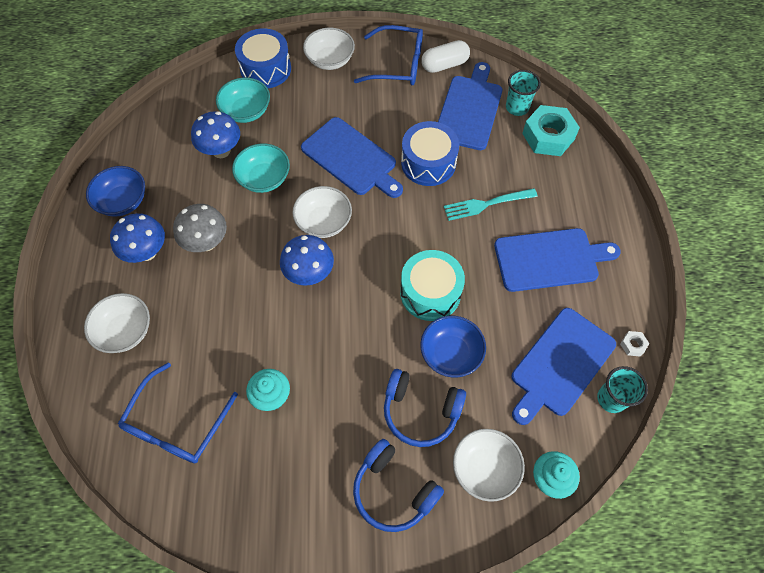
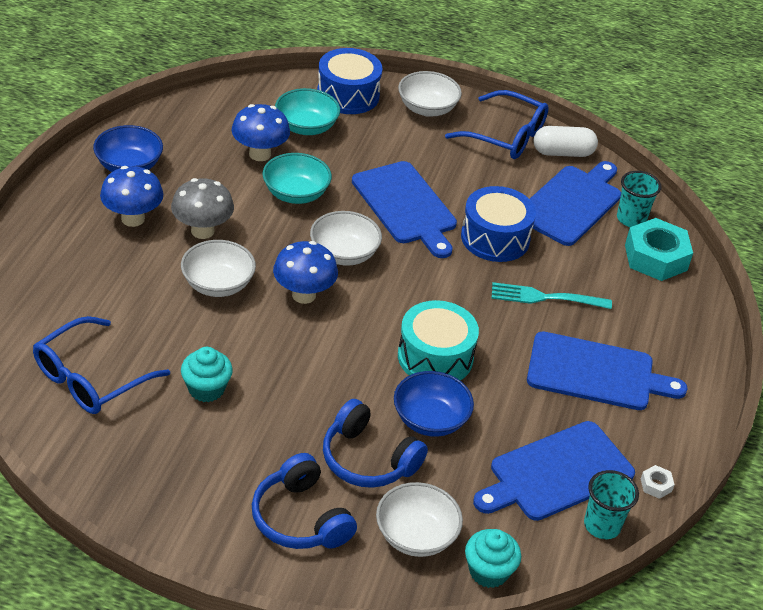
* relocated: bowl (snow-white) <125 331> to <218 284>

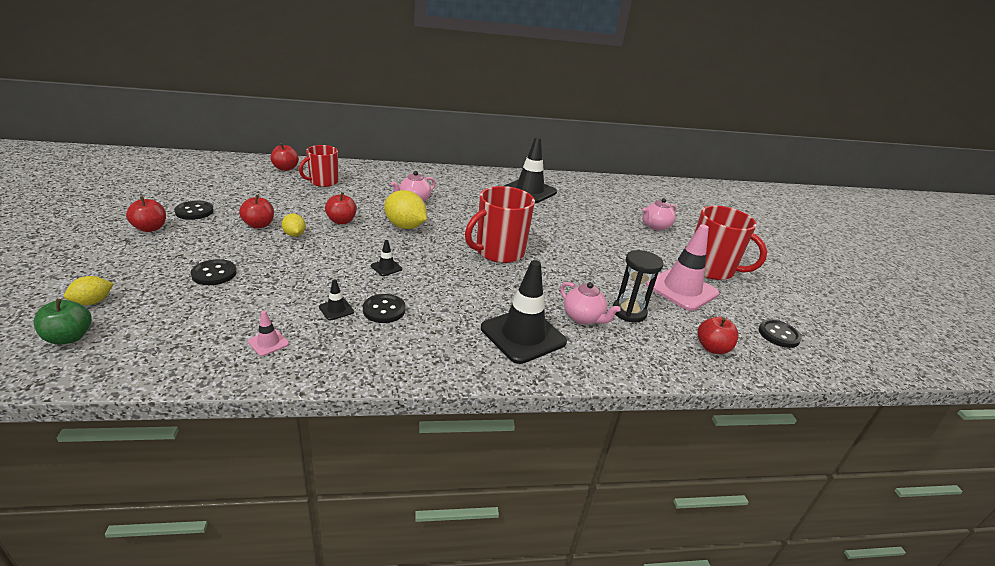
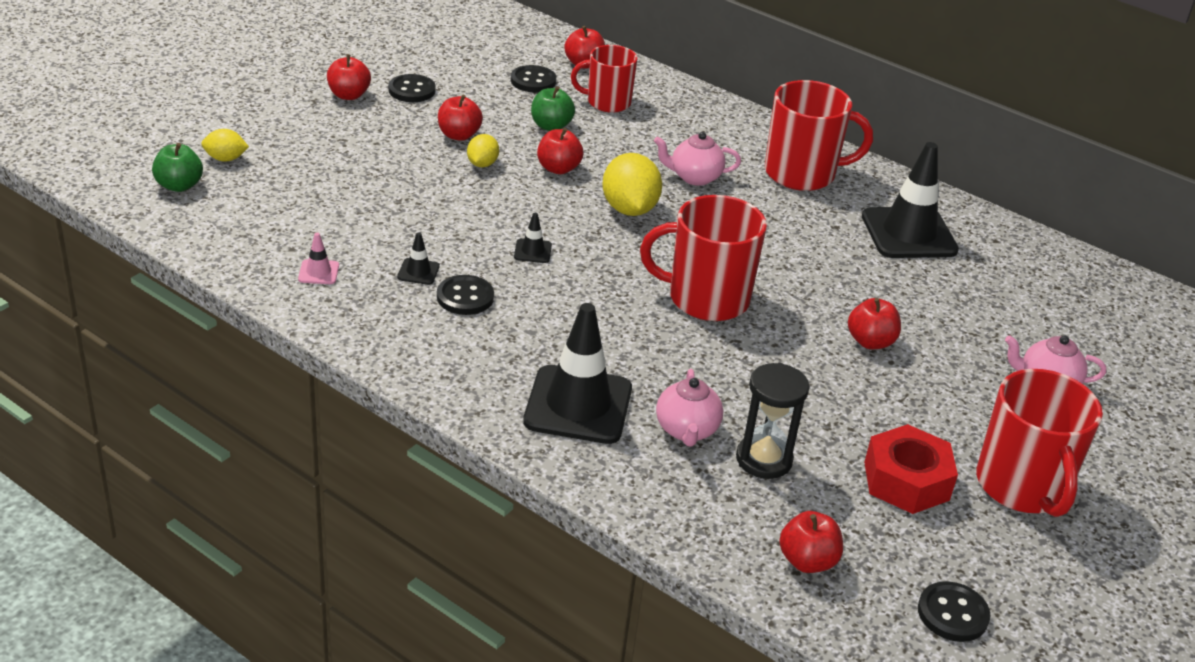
* relocated: button (jet-black) <214 274> to <533 81>
* appeared: toy apple (leaf-green) <551 126>
* appeared: tea mug (crimson) <802 174>
* appeared: toy apple (crimson) <870 342>
* exchanged: traffic cone (pink) <681 289> to hex nut (crimson) <906 481>

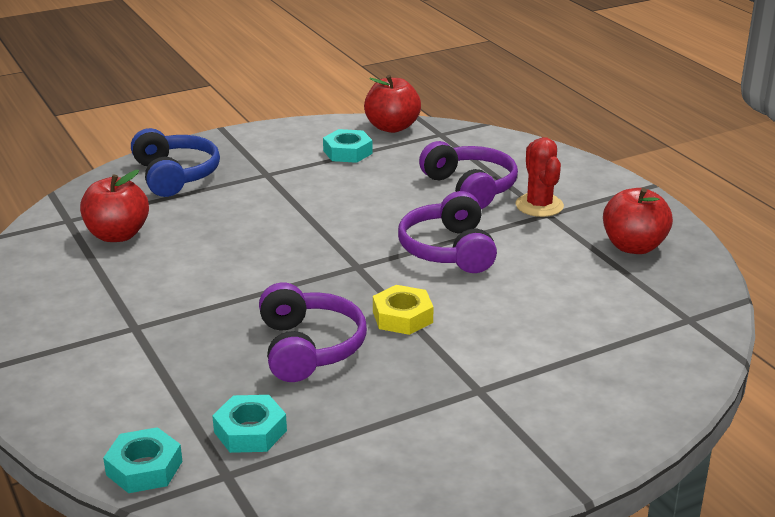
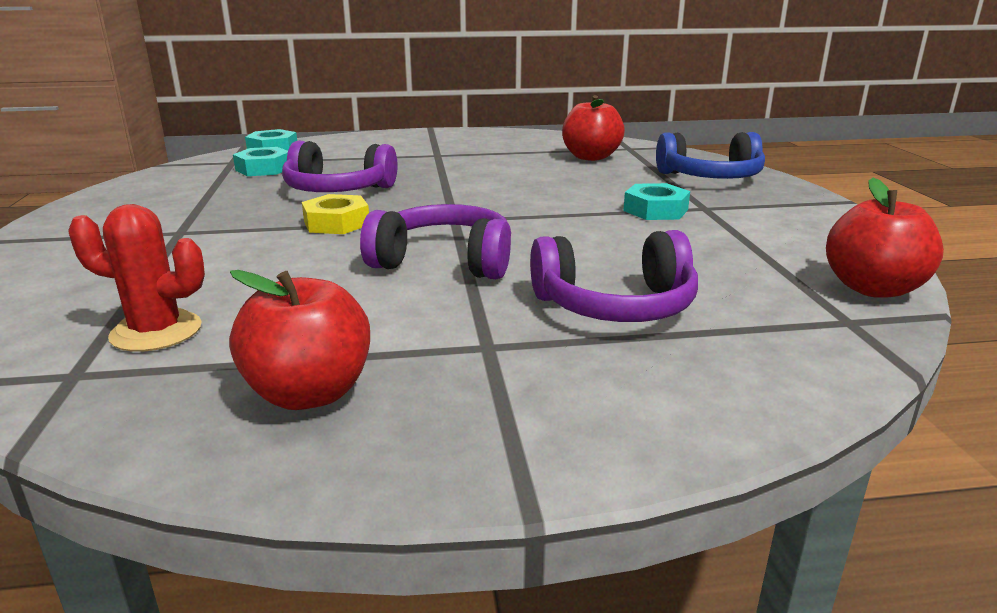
* relocated: prickly plant (crimson) <539 205> to <156 332>
* relocated: hex nut (teal) <347 152> to <655 210>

---+---

REQUIREMENT: Copy out all of the material exactly as written, without its pictures.

ANSWER AREA:
* relocated: bowl (snow-white) <125 331> to <218 284>

* relocated: button (jet-black) <214 274> to <533 81>
* appeared: toy apple (leaf-green) <551 126>
* appeared: tea mug (crimson) <802 174>
* appeared: toy apple (crimson) <870 342>
* exchanged: traffic cone (pink) <681 289> to hex nut (crimson) <906 481>

* relocated: prickly plant (crimson) <539 205> to <156 332>
* relocated: hex nut (teal) <347 152> to <655 210>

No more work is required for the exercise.